Pick every line from the data below that contains the string "teddy" and copy it.

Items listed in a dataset
---

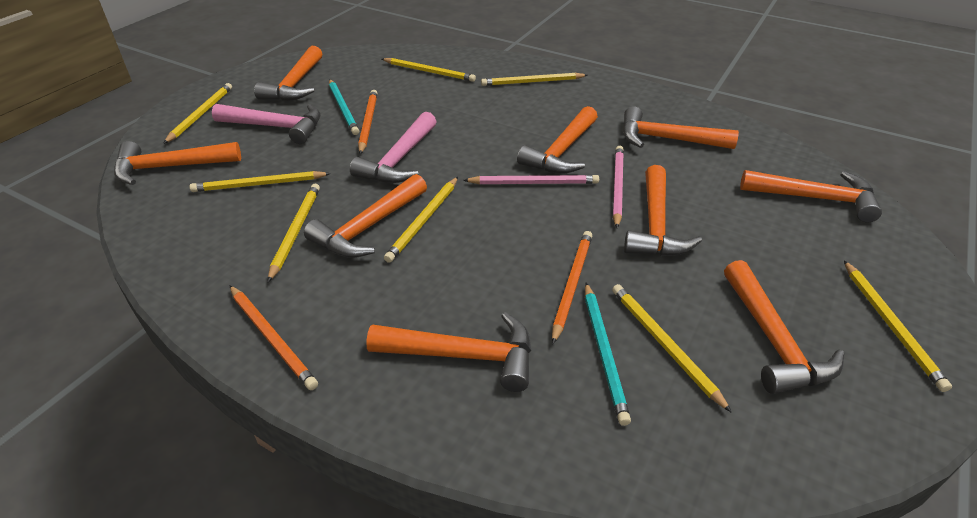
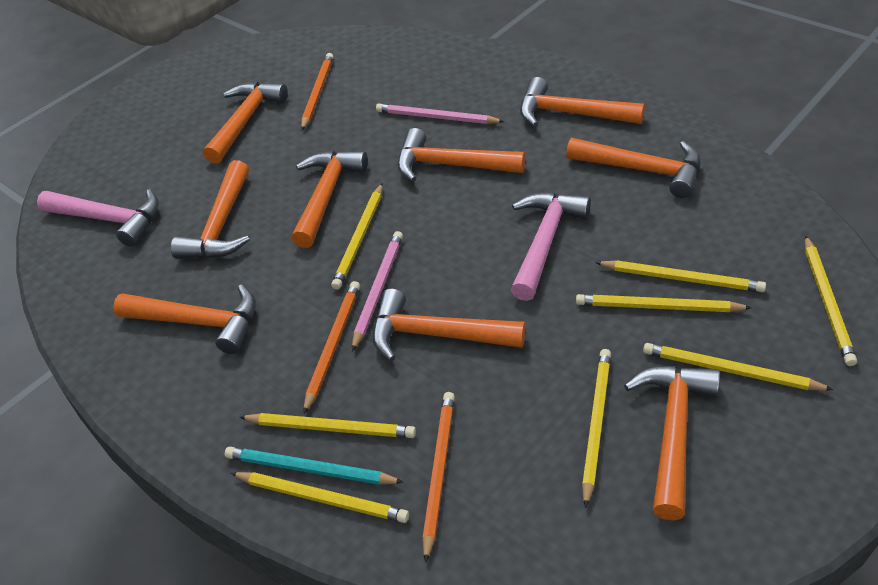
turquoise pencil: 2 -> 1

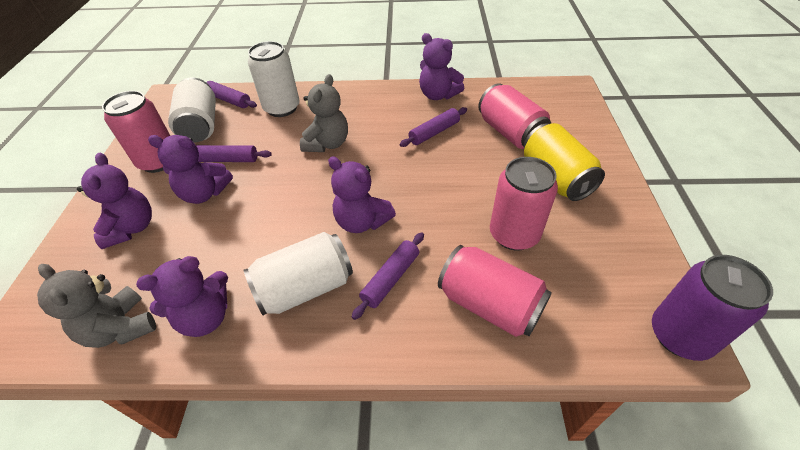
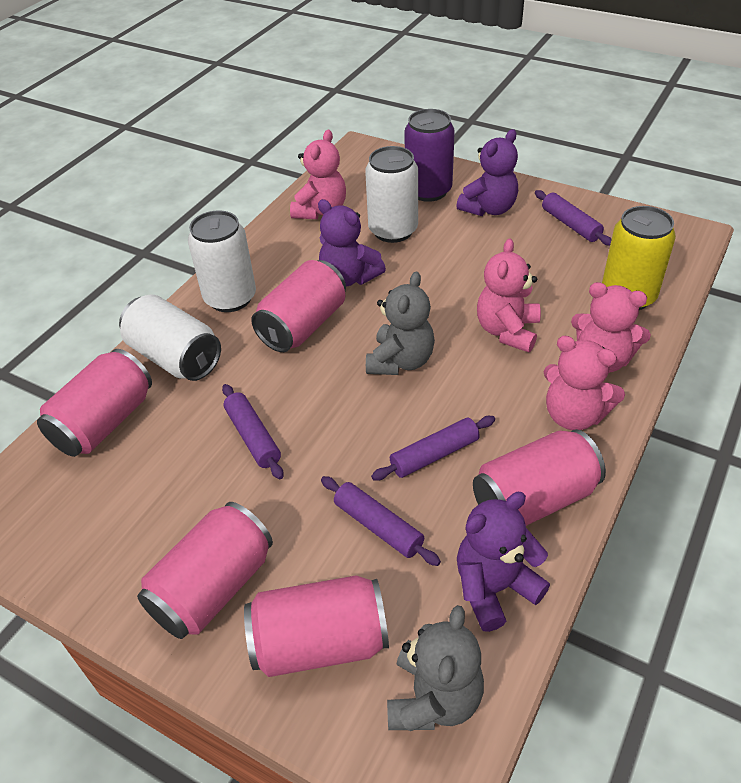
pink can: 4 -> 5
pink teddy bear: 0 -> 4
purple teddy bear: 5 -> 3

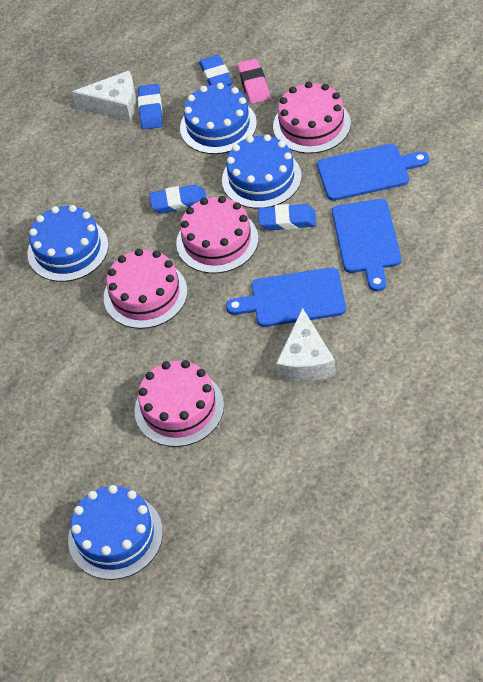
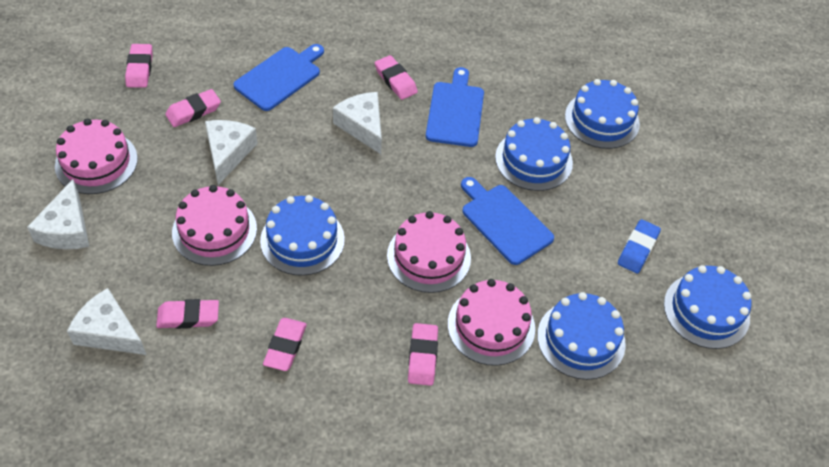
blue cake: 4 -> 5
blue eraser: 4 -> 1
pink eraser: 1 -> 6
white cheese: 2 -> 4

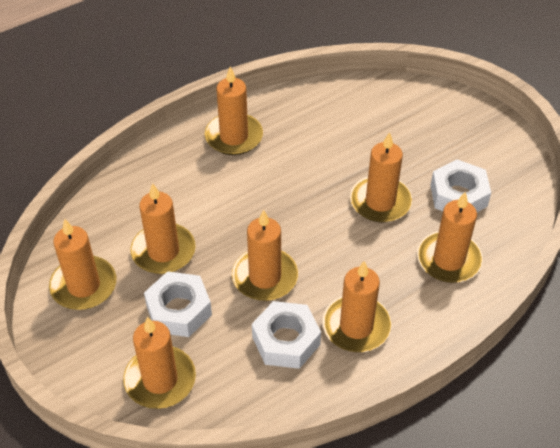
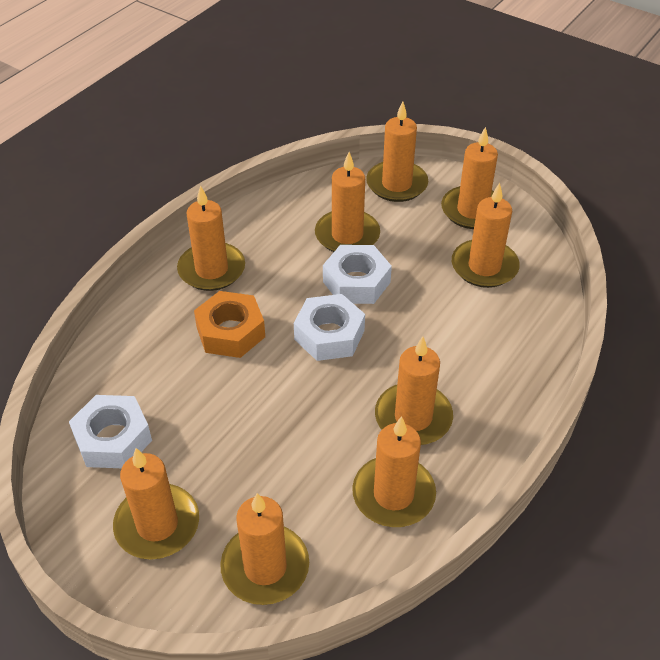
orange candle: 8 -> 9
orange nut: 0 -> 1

---

● WRITTEN RESPONSE
pink teddy bear: 0 -> 4
purple teddy bear: 5 -> 3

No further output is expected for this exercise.